• **EXERCISE BRIEF**
Lay out the records as a numbered list, with blank lines left out, covering everything from the line containing "Trace the roads" down to the line containing "road 3 (residential): [(437,0),(458,147),(447,206)]". Leave the pictures out.

• **DATASET ROWS**
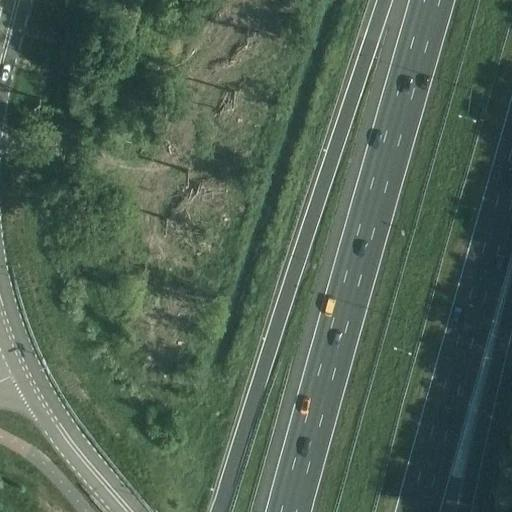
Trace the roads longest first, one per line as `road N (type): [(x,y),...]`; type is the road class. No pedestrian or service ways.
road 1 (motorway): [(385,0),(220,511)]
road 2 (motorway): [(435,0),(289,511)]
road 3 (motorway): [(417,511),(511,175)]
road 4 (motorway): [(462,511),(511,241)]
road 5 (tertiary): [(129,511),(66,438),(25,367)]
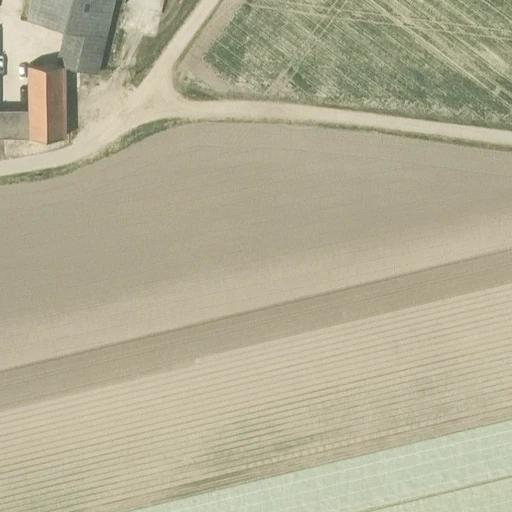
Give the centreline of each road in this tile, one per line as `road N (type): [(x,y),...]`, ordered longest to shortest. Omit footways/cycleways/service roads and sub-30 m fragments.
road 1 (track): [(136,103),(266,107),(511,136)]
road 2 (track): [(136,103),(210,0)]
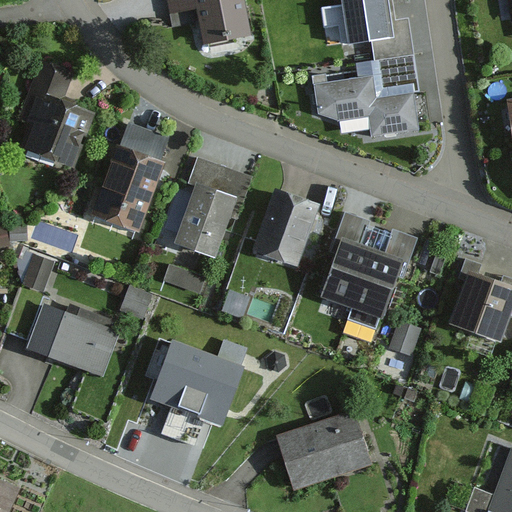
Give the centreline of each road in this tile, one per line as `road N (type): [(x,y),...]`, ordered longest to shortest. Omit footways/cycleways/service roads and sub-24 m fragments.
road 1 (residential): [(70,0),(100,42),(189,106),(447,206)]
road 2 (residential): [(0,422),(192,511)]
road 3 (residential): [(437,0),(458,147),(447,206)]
* * *
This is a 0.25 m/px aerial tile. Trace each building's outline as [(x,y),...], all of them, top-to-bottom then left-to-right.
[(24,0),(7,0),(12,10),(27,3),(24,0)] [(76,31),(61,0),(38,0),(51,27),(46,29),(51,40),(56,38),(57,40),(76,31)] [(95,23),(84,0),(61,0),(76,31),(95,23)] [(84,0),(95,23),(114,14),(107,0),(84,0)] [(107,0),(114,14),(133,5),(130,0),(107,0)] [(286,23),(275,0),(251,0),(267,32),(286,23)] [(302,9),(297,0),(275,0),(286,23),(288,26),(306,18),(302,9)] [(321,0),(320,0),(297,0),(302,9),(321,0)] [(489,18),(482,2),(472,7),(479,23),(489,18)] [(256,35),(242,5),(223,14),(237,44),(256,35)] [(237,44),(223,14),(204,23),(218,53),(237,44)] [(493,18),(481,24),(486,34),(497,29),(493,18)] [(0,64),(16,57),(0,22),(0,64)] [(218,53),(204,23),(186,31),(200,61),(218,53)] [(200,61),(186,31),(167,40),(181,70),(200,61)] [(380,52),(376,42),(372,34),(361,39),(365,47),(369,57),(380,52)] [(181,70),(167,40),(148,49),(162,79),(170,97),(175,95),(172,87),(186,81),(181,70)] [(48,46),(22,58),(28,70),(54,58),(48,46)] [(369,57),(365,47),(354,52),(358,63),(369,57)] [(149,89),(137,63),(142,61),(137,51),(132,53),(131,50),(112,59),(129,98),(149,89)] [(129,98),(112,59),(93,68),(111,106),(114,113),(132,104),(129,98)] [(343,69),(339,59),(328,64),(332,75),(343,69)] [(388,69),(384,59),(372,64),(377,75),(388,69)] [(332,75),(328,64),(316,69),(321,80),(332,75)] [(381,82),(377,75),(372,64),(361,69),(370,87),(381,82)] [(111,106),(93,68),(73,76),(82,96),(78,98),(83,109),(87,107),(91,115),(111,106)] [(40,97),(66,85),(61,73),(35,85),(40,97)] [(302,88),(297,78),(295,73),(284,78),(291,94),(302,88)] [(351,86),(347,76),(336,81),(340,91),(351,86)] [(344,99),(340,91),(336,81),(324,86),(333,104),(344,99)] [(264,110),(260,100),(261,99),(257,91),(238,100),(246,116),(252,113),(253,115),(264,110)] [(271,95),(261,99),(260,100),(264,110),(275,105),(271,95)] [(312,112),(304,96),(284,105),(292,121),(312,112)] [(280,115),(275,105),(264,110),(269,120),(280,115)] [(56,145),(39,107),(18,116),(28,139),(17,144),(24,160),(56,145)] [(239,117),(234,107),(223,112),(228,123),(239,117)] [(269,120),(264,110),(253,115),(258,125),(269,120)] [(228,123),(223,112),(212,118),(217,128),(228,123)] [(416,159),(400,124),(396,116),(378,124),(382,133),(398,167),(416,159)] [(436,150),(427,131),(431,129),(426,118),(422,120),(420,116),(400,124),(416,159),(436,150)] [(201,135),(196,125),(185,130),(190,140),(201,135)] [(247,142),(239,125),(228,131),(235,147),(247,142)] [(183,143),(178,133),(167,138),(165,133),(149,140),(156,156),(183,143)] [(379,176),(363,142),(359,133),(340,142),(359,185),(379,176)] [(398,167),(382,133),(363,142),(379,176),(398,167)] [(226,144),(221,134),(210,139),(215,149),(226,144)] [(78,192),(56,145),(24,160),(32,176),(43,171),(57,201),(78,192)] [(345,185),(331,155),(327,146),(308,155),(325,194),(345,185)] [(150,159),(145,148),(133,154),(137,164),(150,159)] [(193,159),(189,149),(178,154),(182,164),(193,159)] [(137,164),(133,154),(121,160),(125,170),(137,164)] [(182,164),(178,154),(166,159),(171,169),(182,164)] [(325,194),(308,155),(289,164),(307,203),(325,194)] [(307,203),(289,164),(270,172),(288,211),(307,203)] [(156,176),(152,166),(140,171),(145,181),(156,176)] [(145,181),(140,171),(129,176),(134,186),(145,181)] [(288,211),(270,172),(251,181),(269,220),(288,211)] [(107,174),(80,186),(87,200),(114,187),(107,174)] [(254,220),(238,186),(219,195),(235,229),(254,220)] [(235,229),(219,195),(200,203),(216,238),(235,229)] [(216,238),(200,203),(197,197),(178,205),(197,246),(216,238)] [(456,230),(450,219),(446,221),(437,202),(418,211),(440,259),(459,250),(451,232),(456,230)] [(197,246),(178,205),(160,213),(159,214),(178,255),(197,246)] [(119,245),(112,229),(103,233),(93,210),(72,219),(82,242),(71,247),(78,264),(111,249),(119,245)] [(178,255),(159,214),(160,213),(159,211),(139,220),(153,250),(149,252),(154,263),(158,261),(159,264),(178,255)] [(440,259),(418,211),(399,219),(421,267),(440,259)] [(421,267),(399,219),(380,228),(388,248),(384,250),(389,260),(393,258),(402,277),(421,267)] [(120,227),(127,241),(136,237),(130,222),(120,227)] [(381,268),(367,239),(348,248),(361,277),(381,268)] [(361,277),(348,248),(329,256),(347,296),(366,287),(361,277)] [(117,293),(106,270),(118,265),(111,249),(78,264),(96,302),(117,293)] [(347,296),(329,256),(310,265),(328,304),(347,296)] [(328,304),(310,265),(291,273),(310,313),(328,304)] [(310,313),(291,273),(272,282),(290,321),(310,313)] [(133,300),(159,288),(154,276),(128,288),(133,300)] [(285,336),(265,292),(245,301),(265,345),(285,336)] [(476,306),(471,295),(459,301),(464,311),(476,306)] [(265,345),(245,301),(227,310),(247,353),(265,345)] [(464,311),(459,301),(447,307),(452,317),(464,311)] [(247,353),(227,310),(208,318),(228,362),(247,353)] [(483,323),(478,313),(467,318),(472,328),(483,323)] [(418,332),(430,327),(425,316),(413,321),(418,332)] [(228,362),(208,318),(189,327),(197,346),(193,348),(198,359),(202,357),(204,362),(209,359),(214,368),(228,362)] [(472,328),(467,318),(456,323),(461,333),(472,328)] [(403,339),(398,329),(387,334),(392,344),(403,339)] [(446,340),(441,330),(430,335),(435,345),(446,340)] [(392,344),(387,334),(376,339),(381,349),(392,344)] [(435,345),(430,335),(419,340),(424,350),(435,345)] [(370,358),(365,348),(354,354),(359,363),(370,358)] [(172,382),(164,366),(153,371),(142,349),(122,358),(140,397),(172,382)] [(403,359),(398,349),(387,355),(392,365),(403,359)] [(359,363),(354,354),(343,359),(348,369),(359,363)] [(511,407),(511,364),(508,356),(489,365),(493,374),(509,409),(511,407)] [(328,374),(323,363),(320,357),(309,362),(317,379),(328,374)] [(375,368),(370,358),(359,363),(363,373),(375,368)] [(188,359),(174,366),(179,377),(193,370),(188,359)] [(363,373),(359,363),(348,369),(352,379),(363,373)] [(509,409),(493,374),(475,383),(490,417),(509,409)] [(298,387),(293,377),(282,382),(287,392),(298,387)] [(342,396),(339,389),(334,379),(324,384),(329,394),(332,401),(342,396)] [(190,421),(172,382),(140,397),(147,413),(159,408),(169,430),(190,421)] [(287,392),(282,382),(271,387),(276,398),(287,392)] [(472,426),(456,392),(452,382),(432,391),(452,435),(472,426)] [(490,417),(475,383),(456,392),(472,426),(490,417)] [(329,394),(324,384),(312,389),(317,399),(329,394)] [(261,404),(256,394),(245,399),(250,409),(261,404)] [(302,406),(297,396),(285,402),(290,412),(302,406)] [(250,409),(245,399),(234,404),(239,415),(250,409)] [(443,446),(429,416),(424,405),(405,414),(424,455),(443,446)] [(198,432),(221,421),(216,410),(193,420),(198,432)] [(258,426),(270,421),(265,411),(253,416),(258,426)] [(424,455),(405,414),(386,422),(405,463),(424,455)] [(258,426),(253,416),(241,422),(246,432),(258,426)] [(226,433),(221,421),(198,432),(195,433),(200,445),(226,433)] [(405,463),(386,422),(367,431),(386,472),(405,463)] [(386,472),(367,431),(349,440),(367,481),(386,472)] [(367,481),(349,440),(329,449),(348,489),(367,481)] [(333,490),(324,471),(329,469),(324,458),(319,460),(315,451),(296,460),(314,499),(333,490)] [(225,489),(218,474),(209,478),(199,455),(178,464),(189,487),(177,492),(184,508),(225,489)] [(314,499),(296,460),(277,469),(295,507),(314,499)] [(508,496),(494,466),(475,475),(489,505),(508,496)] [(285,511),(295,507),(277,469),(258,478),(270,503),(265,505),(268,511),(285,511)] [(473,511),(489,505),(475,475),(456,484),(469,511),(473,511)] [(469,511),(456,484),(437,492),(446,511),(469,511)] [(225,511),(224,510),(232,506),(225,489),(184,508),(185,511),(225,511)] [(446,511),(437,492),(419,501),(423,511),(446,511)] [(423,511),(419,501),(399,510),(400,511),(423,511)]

• **PROBLEM SOLUTION**
1. Trace the roads longest first, one per line as `road N (type): [(x,y),...]`; type is the road class. No pedestrian or service ways.
2. road 1 (motorway): [(385,0),(220,511)]
3. road 2 (motorway): [(435,0),(289,511)]
4. road 3 (motorway): [(417,511),(511,175)]
5. road 4 (motorway): [(462,511),(511,241)]
6. road 5 (tertiary): [(129,511),(66,438),(25,367)]
7. Give the centreline of each road in this tile, one per line as `road N (type): [(x,y),...]`, ordered longest to shortest. Omit footways/cycleways/service roads and sub-30 m fragments.
8. road 1 (track): [(136,103),(266,107),(511,136)]
9. road 2 (track): [(136,103),(210,0)]
10. Give the centreline of each road in this tile, one per line as `road N (type): [(x,y),...]`, ordered longest to shortest. Omit footways/cycleways/service roads and sub-24 m fragments.
11. road 1 (residential): [(70,0),(100,42),(189,106),(447,206)]
12. road 2 (residential): [(0,422),(192,511)]
13. road 3 (residential): [(437,0),(458,147),(447,206)]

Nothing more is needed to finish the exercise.